◆ **YOUR TASK**
Somewhere below is a line with "TR1: NMOS 2N7002" and, later, a line with "V1: 12V (plus"; repeat those two lines and all the lines between them, exactly as they are.

◆ **SUPPLIED MATERIAL**
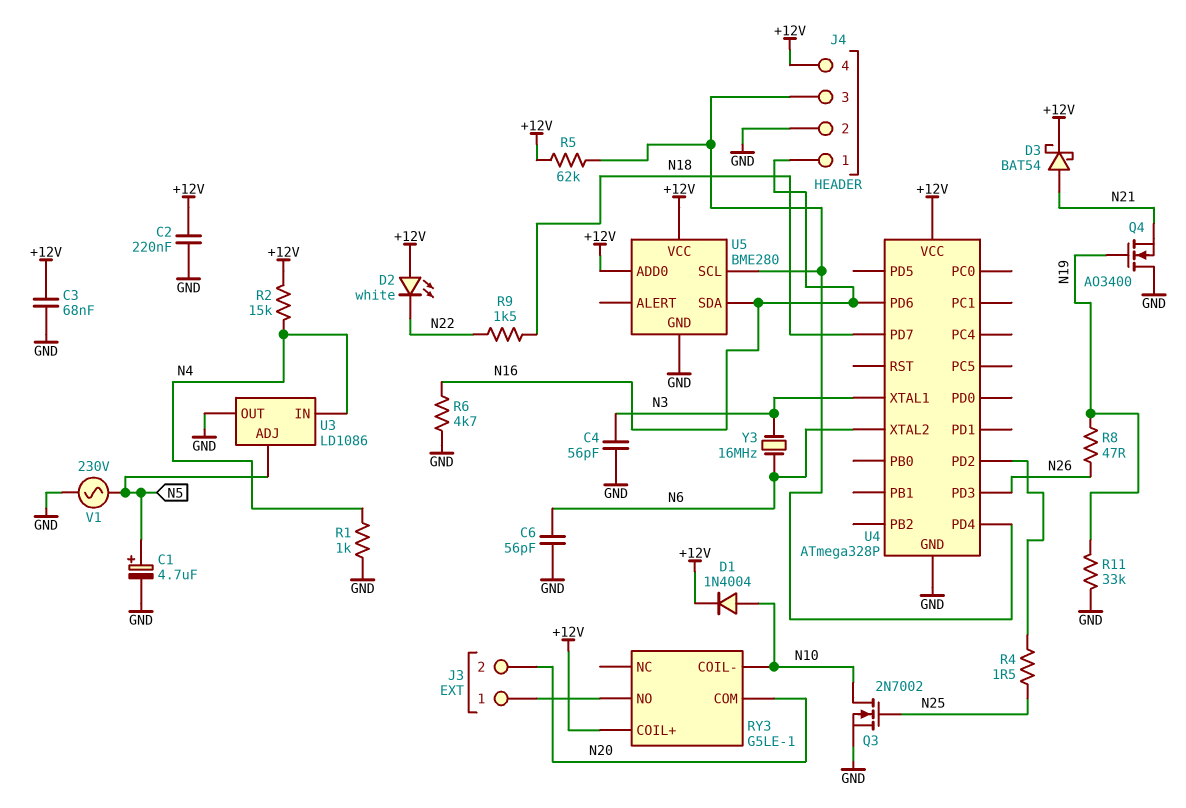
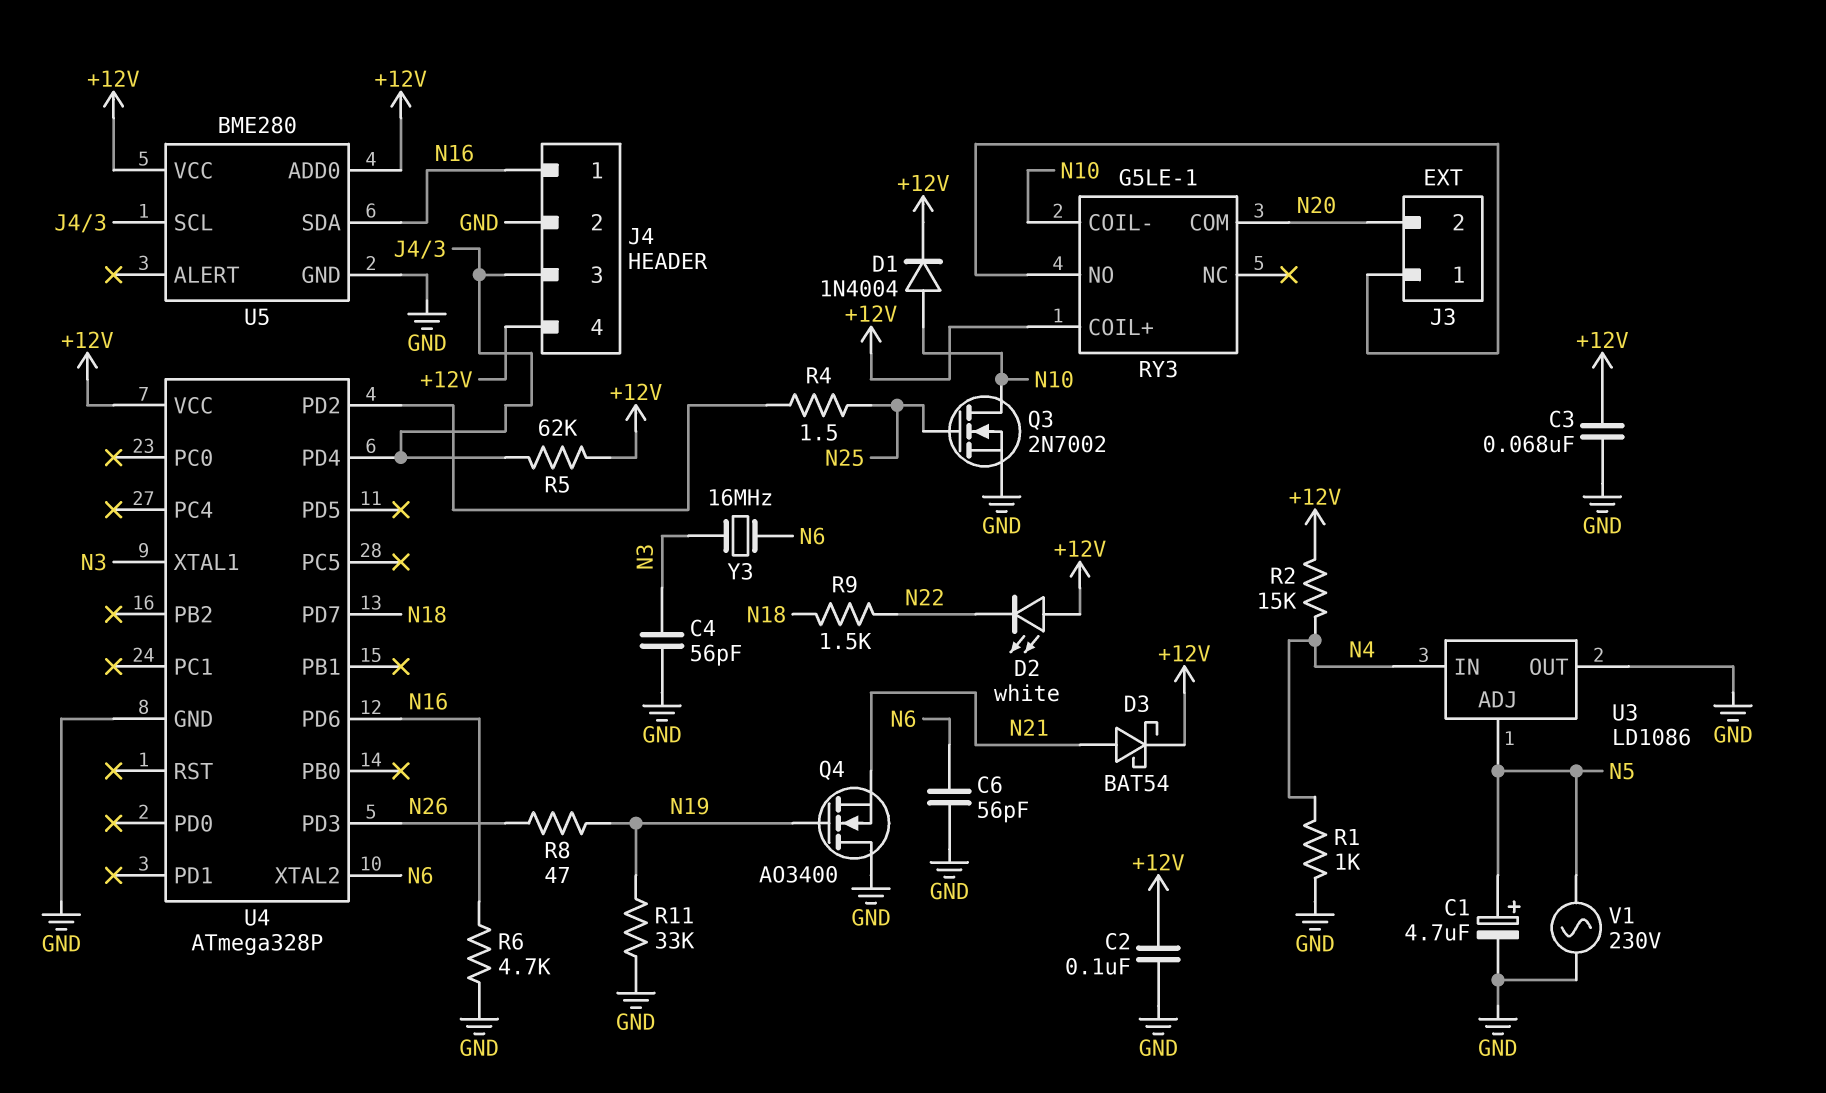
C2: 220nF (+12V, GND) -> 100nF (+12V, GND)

...

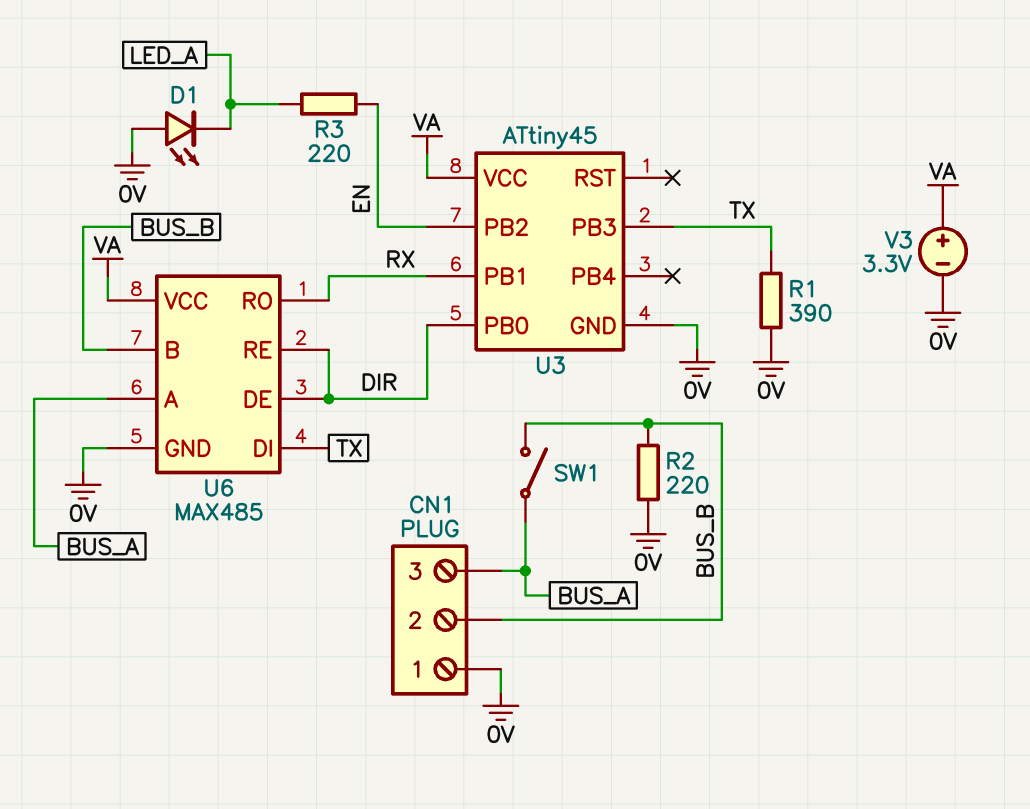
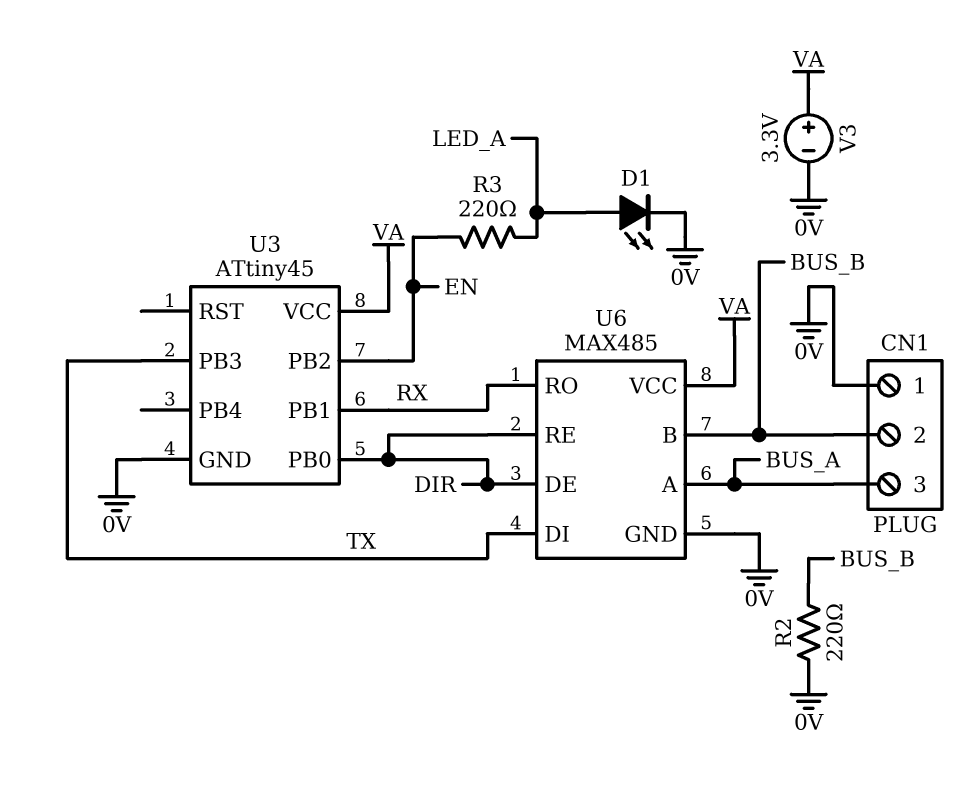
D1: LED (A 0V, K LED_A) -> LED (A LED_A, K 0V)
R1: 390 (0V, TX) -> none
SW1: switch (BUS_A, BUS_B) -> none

==

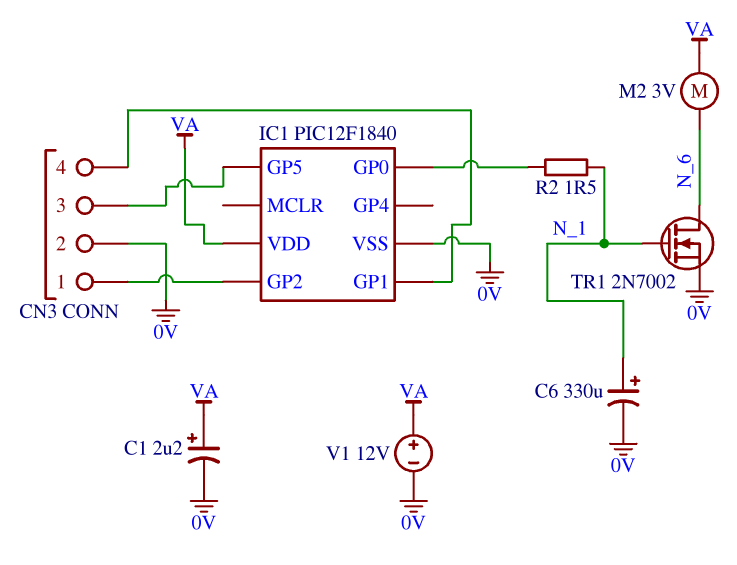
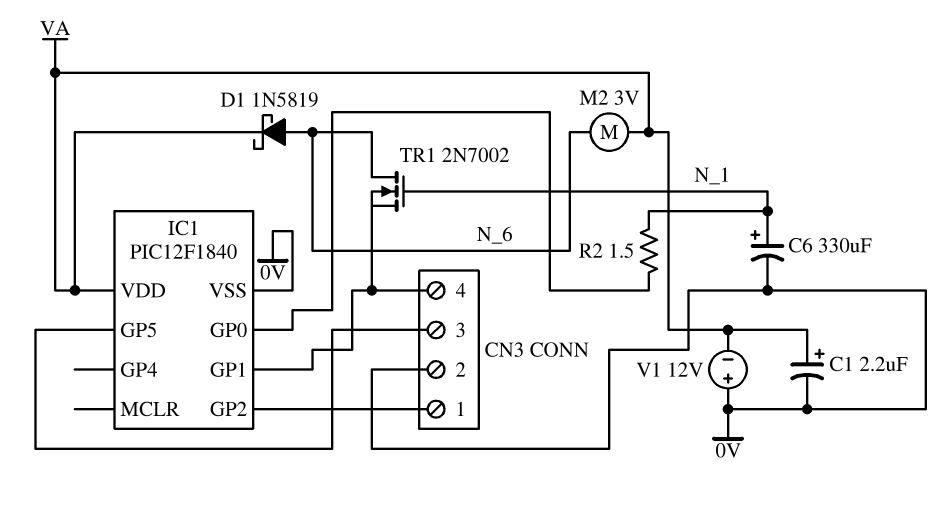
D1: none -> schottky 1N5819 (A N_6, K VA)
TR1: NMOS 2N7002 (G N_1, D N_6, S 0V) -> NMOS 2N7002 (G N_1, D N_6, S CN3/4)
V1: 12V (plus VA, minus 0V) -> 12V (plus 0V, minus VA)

◆ **RESULT FOR THIS TASK**
TR1: NMOS 2N7002 (G N_1, D N_6, S 0V) -> NMOS 2N7002 (G N_1, D N_6, S CN3/4)
V1: 12V (plus VA, minus 0V) -> 12V (plus 0V, minus VA)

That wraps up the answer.